*Task item*:
Please list all lines of the material below in which the string "degrees" occurs.

*Source information*:
#####

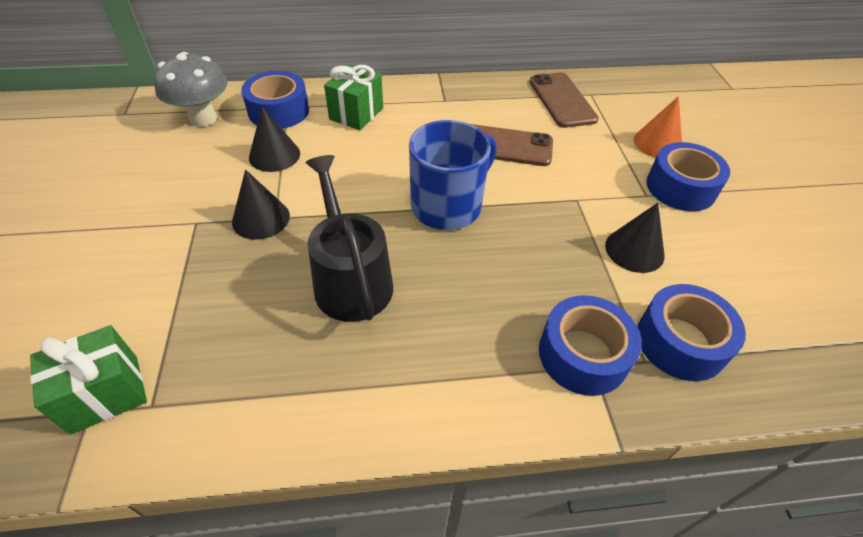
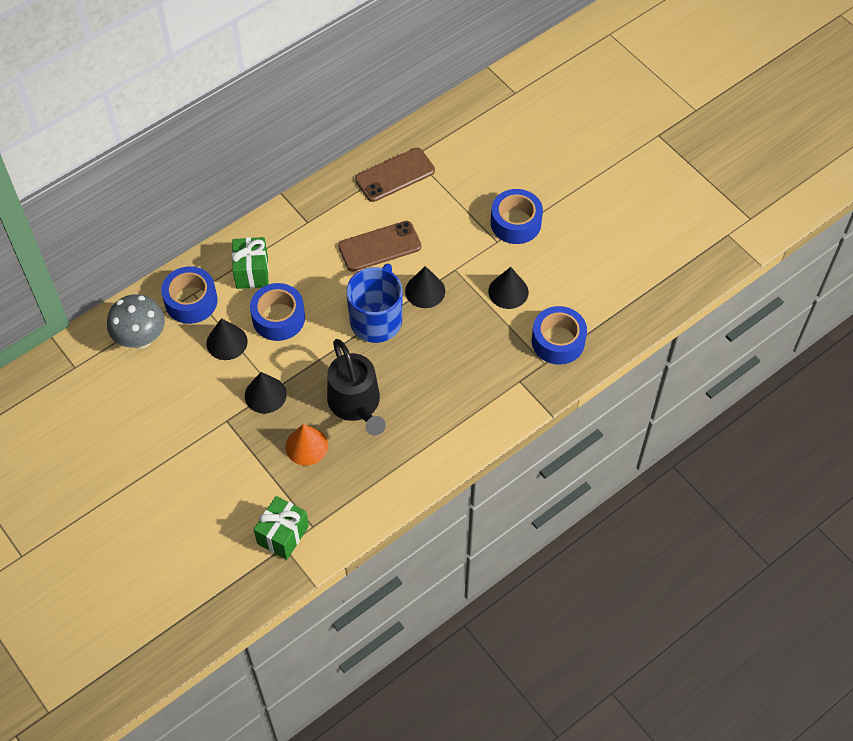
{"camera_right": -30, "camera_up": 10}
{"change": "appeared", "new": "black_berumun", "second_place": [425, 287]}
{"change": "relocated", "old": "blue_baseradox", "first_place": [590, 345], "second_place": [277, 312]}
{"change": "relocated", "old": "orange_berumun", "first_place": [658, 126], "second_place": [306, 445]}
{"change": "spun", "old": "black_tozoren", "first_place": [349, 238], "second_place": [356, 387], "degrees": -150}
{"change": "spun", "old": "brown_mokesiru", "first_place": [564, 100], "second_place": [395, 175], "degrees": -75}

#####

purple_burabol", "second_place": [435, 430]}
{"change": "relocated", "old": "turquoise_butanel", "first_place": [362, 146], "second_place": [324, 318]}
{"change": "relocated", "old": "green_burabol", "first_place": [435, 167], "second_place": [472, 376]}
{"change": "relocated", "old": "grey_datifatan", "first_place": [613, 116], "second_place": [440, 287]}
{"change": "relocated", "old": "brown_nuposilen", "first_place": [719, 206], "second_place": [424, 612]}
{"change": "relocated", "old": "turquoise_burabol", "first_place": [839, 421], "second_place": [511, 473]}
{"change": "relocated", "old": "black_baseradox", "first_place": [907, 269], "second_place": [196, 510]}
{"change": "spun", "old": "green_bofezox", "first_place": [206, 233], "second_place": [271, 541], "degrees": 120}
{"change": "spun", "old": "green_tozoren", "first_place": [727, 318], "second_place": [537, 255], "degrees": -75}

#####

*Reply*:
{"change": "spun", "old": "black_tozoren", "first_place": [349, 238], "second_place": [356, 387], "degrees": -150}
{"change": "spun", "old": "brown_mokesiru", "first_place": [564, 100], "second_place": [395, 175], "degrees": -75}
{"change": "spun", "old": "green_bofezox", "first_place": [206, 233], "second_place": [271, 541], "degrees": 120}
{"change": "spun", "old": "green_tozoren", "first_place": [727, 318], "second_place": [537, 255], "degrees": -75}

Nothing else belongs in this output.